━━━ Data for this task ━━━

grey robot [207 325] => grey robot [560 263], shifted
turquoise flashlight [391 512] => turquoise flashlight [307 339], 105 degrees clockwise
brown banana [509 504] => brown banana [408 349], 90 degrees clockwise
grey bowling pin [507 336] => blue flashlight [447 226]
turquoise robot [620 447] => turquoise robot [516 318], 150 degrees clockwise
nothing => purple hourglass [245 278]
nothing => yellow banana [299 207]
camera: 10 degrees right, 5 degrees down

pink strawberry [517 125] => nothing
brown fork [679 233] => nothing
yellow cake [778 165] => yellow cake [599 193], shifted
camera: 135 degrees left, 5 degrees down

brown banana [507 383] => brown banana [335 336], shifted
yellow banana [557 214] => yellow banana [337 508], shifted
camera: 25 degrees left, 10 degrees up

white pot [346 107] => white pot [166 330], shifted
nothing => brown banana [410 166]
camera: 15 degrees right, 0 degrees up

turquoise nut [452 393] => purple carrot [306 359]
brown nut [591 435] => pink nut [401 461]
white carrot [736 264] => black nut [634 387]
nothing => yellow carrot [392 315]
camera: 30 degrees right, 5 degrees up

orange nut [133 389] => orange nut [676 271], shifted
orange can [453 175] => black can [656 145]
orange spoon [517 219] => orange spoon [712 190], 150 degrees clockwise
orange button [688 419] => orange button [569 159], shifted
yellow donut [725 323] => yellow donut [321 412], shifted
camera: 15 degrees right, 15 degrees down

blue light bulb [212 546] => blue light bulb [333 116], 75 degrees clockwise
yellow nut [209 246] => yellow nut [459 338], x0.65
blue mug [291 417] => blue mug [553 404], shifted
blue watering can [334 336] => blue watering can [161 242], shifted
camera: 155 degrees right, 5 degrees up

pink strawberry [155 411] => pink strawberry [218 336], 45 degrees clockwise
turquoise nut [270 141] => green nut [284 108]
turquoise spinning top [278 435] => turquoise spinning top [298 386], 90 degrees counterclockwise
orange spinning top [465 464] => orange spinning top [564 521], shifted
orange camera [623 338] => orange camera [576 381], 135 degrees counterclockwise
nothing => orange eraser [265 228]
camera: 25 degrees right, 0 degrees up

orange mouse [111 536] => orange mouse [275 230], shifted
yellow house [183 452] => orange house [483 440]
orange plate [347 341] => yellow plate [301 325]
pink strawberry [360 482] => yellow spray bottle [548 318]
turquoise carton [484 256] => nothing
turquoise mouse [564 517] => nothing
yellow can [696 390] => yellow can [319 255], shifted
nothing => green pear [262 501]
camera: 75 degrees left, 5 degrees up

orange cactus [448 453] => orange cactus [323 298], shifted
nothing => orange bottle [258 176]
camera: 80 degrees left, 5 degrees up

━━━

■ **Required work**
The lines above starting at the one that contains "turquoise robot [620" and ending at the one that contains "nothing => yellow banana [299 207]" must be transcribed exactly, and no other lines may appear.

■ **Exercise response**
turquoise robot [620 447] => turquoise robot [516 318], 150 degrees clockwise
nothing => purple hourglass [245 278]
nothing => yellow banana [299 207]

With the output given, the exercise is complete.